↓↓↓

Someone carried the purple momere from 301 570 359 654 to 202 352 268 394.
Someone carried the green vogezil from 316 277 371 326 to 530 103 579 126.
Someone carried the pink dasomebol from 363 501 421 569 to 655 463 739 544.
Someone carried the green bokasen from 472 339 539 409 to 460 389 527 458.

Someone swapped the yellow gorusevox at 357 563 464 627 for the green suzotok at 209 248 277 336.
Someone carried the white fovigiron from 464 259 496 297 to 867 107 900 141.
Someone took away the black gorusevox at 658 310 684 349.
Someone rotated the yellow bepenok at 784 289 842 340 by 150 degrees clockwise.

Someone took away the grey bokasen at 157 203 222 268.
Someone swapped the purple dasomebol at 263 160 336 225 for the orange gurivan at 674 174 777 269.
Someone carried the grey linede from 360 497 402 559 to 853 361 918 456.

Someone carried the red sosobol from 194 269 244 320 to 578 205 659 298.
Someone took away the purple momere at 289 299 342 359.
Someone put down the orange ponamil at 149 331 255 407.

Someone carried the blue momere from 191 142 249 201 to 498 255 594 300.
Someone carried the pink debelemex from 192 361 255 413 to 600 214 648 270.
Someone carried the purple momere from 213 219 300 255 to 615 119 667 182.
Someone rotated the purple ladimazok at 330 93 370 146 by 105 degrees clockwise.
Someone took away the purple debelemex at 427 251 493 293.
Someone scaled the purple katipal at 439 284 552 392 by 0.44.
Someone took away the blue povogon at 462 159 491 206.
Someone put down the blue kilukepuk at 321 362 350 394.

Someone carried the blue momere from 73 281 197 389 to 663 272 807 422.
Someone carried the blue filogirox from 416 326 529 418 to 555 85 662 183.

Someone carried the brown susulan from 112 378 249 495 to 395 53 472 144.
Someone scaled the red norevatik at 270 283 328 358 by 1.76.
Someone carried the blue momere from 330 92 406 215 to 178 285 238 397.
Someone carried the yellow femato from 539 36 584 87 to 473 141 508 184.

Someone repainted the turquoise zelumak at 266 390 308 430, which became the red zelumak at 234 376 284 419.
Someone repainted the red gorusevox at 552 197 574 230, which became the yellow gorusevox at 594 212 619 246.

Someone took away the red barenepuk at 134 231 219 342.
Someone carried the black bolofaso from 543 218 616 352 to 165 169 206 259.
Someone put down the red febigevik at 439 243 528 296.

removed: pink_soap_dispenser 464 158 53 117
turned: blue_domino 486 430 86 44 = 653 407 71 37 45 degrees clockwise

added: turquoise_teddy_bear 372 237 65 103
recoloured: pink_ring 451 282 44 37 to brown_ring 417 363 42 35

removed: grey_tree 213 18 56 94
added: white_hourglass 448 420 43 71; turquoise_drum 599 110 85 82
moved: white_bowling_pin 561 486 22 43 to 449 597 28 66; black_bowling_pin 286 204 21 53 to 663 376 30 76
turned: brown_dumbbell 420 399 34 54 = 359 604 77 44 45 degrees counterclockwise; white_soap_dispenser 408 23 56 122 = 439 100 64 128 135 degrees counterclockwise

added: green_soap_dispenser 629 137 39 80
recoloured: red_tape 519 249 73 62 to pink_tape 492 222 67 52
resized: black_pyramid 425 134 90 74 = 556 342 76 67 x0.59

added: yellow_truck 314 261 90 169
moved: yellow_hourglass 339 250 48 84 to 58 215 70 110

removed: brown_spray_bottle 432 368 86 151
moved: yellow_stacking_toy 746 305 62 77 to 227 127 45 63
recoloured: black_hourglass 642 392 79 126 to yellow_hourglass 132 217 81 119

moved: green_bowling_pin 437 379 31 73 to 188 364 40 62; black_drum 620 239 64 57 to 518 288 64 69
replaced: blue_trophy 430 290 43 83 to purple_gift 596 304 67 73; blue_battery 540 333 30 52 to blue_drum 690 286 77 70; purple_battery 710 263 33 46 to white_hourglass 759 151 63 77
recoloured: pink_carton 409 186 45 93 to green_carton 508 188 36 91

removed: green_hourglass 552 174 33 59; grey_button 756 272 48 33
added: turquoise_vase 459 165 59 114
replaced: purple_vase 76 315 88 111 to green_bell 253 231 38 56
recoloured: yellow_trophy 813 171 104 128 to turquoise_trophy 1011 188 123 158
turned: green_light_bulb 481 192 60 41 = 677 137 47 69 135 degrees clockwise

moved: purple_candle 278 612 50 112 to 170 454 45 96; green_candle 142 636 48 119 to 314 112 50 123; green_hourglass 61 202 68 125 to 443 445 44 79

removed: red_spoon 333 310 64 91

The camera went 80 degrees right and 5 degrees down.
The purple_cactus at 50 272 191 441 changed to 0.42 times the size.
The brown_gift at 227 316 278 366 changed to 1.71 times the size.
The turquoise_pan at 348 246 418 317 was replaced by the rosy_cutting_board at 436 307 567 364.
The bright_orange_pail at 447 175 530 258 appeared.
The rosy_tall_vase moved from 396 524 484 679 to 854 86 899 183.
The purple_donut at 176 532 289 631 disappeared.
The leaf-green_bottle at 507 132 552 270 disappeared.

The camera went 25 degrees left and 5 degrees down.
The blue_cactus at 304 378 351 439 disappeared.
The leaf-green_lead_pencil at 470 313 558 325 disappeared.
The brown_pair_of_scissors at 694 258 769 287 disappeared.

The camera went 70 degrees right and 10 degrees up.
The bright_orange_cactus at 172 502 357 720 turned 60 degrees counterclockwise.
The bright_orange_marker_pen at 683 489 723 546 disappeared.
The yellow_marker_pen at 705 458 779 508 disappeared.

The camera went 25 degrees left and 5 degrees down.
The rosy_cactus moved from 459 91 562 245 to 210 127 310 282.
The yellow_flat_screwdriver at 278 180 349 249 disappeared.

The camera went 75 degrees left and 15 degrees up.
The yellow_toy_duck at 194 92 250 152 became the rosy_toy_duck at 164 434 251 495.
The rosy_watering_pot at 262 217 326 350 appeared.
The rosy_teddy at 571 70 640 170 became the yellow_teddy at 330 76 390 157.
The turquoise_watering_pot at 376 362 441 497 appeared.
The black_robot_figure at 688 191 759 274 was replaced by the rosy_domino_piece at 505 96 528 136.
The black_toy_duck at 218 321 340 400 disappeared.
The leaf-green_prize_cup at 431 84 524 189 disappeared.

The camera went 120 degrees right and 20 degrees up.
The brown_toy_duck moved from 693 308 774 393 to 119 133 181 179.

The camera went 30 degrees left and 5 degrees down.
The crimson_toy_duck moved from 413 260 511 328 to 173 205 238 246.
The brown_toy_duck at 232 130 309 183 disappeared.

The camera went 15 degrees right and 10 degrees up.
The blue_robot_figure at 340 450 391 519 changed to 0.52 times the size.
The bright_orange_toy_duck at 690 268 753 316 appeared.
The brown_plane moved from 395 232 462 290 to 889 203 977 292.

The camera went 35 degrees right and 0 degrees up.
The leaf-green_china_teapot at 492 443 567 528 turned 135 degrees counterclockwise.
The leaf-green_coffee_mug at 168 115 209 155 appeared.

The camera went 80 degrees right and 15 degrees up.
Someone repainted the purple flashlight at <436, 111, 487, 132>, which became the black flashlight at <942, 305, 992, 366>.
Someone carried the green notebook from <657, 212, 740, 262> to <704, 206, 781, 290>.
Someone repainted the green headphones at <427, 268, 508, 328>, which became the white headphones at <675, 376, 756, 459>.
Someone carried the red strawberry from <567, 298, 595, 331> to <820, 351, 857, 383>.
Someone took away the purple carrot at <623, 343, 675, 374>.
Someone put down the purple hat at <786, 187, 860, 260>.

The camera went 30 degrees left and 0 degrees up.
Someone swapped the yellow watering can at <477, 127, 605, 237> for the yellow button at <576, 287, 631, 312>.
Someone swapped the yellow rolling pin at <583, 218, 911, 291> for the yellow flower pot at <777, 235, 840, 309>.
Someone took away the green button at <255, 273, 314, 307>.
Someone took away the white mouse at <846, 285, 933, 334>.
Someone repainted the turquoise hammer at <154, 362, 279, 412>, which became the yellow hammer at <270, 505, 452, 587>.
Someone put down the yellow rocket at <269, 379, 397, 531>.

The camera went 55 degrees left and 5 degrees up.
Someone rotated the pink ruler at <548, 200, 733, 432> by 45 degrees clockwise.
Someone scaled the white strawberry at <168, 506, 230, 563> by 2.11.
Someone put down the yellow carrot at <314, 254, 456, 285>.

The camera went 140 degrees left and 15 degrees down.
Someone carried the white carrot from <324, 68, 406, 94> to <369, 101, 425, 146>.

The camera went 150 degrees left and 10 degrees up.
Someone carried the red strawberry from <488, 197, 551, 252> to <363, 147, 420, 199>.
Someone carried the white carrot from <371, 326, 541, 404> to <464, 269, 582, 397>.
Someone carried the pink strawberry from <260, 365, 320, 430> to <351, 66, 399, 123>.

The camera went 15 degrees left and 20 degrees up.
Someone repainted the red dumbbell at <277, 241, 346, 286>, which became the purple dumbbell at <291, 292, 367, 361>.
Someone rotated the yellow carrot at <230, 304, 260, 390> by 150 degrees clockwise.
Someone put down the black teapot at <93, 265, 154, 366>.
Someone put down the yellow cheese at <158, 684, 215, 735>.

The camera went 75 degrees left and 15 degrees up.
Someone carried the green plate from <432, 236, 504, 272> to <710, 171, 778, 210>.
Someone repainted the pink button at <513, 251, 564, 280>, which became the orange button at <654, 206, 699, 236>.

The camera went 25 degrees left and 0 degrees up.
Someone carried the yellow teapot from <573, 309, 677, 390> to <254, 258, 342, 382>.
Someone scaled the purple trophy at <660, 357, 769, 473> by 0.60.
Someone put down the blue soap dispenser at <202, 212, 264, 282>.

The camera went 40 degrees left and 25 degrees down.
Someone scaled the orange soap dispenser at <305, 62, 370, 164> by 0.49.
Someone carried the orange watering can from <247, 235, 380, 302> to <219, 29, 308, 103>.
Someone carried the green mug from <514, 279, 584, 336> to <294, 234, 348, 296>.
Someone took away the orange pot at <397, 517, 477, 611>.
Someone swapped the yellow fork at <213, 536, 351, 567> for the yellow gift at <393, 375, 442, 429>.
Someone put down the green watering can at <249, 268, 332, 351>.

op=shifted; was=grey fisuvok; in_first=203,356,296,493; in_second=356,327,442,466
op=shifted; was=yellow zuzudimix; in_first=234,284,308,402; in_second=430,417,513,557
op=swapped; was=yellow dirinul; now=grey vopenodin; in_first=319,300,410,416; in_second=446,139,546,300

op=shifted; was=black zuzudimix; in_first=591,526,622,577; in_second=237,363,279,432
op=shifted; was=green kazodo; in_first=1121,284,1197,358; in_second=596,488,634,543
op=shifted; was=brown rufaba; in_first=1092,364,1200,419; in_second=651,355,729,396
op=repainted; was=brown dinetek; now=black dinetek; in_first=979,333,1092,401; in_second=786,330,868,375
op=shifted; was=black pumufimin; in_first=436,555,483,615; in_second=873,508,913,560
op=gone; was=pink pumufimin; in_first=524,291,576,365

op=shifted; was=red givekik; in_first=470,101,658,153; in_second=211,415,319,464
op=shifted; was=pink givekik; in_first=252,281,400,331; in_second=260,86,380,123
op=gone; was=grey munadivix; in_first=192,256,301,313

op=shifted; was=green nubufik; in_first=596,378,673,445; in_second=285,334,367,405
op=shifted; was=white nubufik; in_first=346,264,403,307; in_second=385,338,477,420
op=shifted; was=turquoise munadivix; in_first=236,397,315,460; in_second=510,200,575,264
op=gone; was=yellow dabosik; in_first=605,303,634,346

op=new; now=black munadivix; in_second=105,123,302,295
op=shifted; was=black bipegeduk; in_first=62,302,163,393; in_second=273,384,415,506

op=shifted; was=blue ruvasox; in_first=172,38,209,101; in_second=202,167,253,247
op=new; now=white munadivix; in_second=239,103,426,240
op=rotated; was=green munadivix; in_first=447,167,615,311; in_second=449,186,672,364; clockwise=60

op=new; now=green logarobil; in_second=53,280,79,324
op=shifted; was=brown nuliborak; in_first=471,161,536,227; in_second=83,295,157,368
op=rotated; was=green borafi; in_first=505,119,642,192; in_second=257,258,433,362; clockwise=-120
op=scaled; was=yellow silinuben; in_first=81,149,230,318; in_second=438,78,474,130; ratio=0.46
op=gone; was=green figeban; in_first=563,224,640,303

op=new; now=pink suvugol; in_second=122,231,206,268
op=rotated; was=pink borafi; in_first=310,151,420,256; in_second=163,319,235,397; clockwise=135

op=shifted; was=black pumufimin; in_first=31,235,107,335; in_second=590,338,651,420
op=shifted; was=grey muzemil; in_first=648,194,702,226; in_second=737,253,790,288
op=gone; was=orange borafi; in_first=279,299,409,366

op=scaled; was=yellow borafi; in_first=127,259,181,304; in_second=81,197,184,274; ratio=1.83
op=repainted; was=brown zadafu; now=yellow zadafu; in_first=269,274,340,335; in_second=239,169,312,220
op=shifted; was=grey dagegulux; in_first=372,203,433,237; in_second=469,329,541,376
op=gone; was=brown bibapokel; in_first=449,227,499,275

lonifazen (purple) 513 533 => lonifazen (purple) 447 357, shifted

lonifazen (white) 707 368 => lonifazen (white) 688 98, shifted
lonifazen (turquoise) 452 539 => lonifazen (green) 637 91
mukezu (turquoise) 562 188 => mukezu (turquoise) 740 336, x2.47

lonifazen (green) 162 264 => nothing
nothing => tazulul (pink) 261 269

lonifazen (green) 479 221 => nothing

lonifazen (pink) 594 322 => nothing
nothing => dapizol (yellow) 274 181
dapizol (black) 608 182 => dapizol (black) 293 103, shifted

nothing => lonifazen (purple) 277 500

↑↑↑

Among the lines above, repeat exactly those from the line with "The turquoise_pan at" to the line with "The purple_donut at", counting both ends.

#### Response to the exercise:
The turquoise_pan at 348 246 418 317 was replaced by the rosy_cutting_board at 436 307 567 364.
The bright_orange_pail at 447 175 530 258 appeared.
The rosy_tall_vase moved from 396 524 484 679 to 854 86 899 183.
The purple_donut at 176 532 289 631 disappeared.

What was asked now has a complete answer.